Your copy of the entries must be exact, and it must not include the pictures.

___

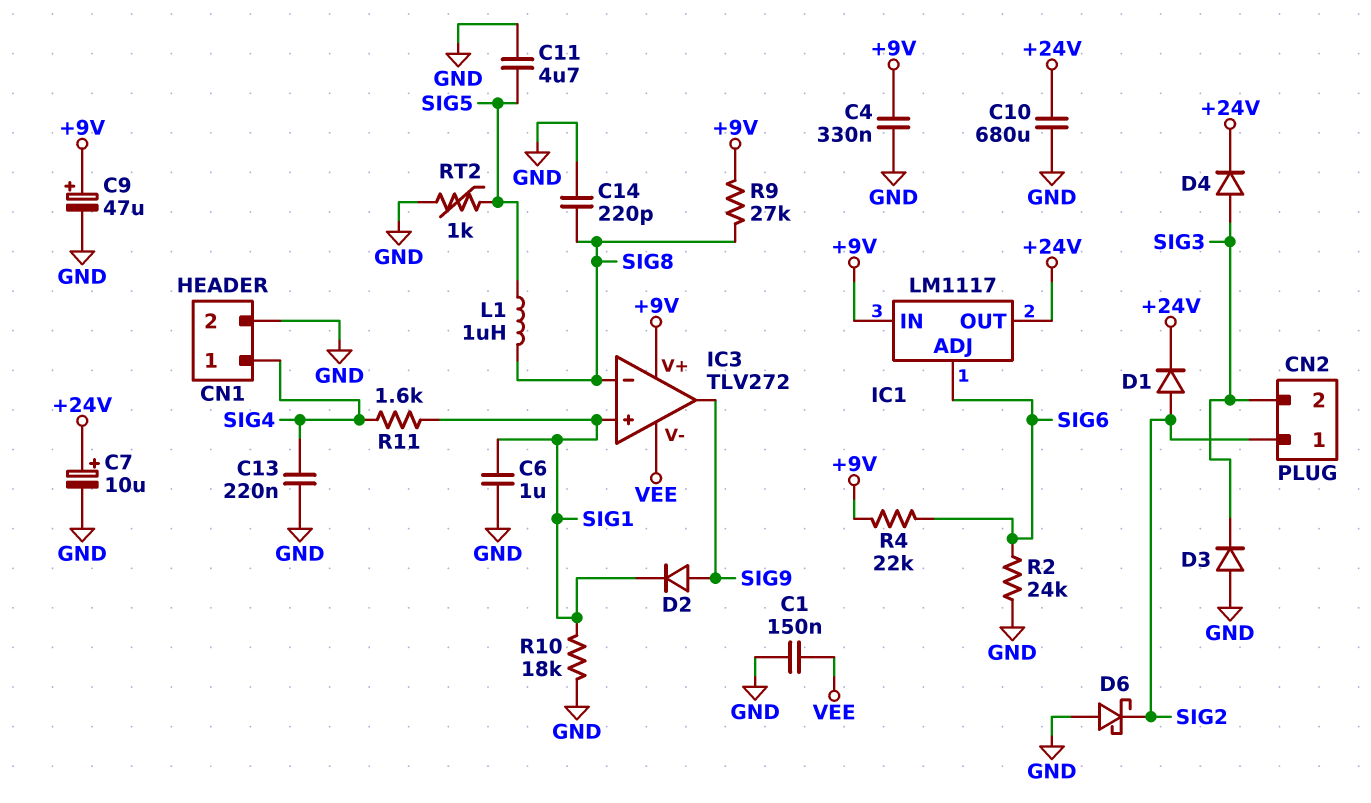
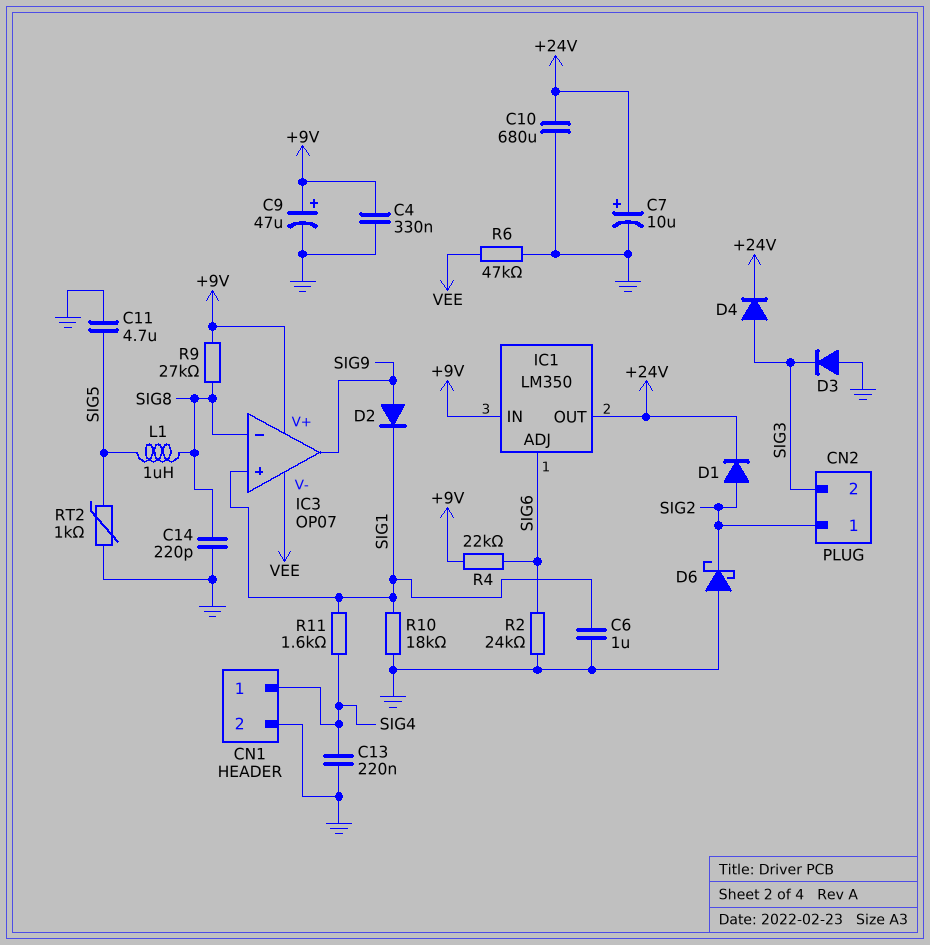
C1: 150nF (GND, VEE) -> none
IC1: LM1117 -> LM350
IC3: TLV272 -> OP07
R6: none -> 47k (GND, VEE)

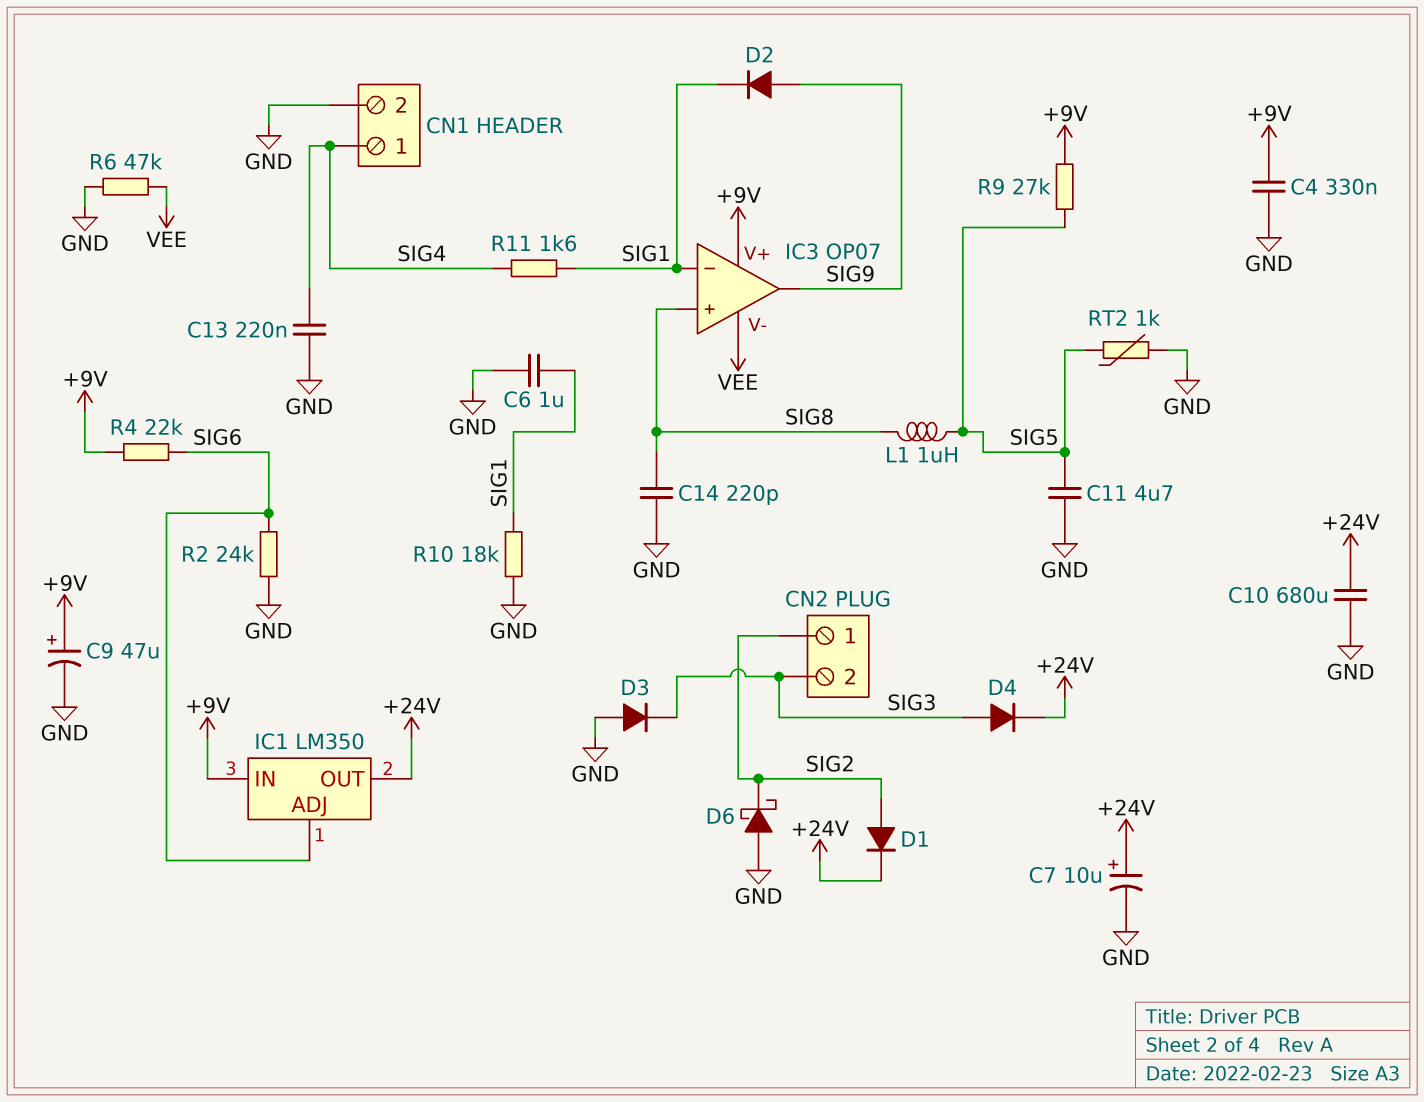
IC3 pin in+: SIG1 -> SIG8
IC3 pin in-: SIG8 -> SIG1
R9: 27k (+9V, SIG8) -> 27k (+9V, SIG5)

___

▶ [Written answer]
C1: 150nF (GND, VEE) -> none
IC1: LM1117 -> LM350
IC3: TLV272 -> OP07
R6: none -> 47k (GND, VEE)

IC3 pin in+: SIG1 -> SIG8
IC3 pin in-: SIG8 -> SIG1
R9: 27k (+9V, SIG8) -> 27k (+9V, SIG5)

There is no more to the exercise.